[Exercise material]

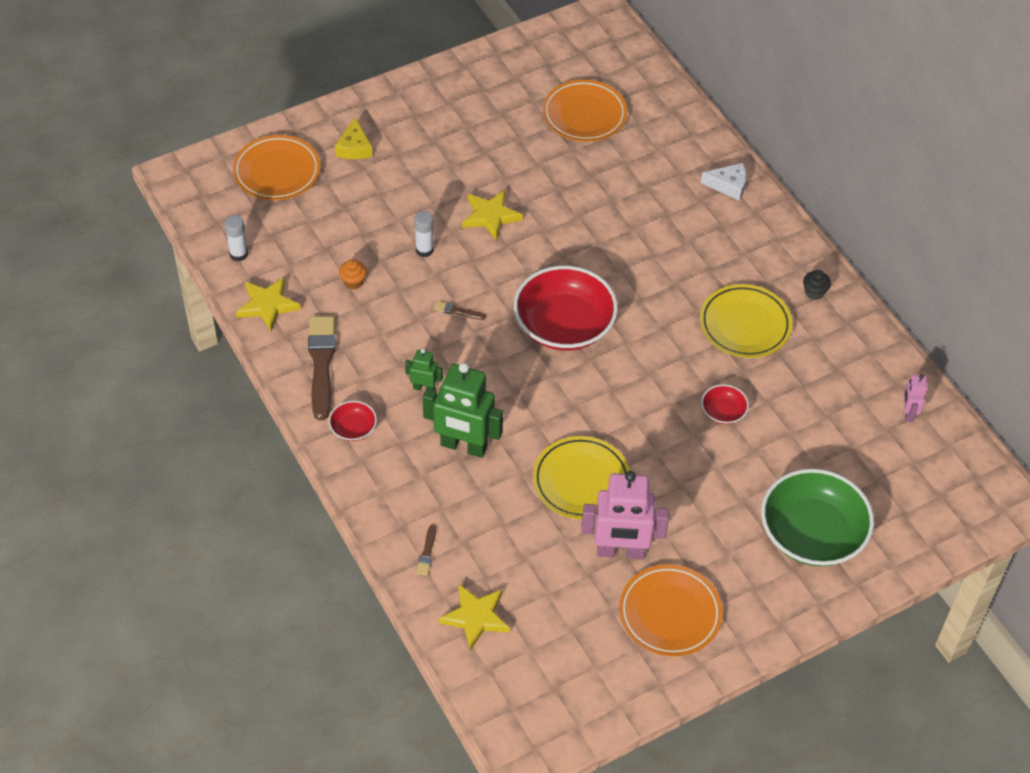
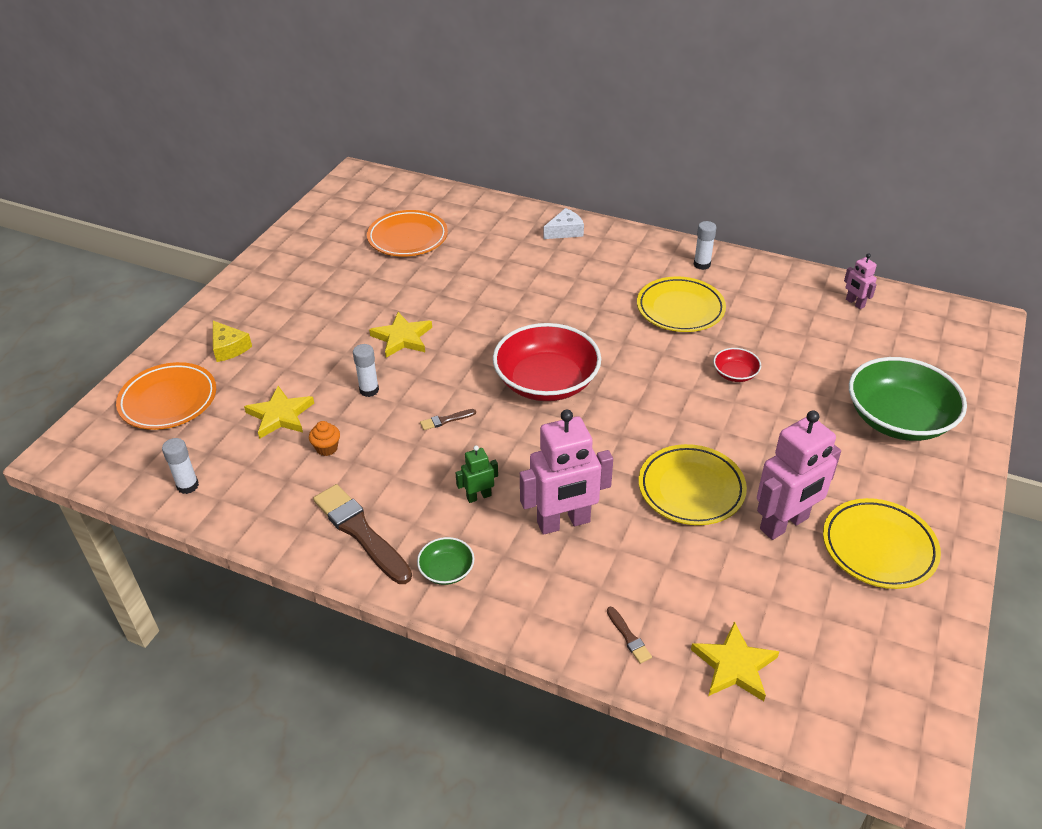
camera: 35 degrees left, 10 degrees down
yellow star [236,277,301,331] -> yellow star moved to [244,386,314,439]
red bowl [329,401,377,441] -> green bowl [417,537,475,585]
green robot [423,363,503,458] -> pink robot [520,410,613,535]
orange plate [619,564,723,656] -> yellow plate [823,498,941,589]
black cupcake [803,270,831,300] -> white glue stick [694,221,716,270]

[/Exercise material]

_Exercise goal_:
Without the pictures, print the whole listing exactly as given.

_Worked solution_:
camera: 35 degrees left, 10 degrees down
yellow star [236,277,301,331] -> yellow star moved to [244,386,314,439]
red bowl [329,401,377,441] -> green bowl [417,537,475,585]
green robot [423,363,503,458] -> pink robot [520,410,613,535]
orange plate [619,564,723,656] -> yellow plate [823,498,941,589]
black cupcake [803,270,831,300] -> white glue stick [694,221,716,270]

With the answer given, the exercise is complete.